_Aim of the task_
The lines to be copied run from the one containing "U104 pin ADJ: SCL -> VFB" to the end of the material below; reproduce them exactly, including both ends, and nothing more.

_Provided records_
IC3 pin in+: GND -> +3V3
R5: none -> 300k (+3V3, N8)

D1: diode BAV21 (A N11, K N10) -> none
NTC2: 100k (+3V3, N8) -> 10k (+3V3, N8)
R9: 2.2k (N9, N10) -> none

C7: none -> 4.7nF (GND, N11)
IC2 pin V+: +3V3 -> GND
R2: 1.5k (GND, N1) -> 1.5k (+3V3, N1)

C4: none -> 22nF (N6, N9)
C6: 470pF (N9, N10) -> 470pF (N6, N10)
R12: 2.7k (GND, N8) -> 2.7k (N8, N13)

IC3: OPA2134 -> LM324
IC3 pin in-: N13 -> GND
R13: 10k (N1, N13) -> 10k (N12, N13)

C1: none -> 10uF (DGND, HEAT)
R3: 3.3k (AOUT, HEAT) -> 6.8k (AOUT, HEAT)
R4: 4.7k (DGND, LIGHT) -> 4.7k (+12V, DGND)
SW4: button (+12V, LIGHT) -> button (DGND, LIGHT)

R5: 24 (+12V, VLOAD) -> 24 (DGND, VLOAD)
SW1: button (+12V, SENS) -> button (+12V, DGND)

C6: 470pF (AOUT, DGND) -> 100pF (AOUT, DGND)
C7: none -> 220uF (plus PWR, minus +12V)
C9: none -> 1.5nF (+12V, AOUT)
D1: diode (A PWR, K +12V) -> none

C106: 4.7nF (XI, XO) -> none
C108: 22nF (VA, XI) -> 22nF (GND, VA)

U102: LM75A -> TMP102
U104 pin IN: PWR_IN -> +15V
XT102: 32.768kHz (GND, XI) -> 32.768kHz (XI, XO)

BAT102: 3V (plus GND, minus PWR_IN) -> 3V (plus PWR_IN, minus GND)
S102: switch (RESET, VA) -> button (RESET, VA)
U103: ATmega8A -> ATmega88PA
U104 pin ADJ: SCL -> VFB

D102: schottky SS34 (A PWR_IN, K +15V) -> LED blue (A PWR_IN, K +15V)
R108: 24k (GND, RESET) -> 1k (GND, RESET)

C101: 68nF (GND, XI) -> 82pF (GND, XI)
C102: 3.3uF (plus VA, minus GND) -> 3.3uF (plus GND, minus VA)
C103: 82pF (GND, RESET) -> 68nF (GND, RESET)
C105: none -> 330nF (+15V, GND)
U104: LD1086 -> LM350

_Written answer_
U104 pin ADJ: SCL -> VFB

D102: schottky SS34 (A PWR_IN, K +15V) -> LED blue (A PWR_IN, K +15V)
R108: 24k (GND, RESET) -> 1k (GND, RESET)

C101: 68nF (GND, XI) -> 82pF (GND, XI)
C102: 3.3uF (plus VA, minus GND) -> 3.3uF (plus GND, minus VA)
C103: 82pF (GND, RESET) -> 68nF (GND, RESET)
C105: none -> 330nF (+15V, GND)
U104: LD1086 -> LM350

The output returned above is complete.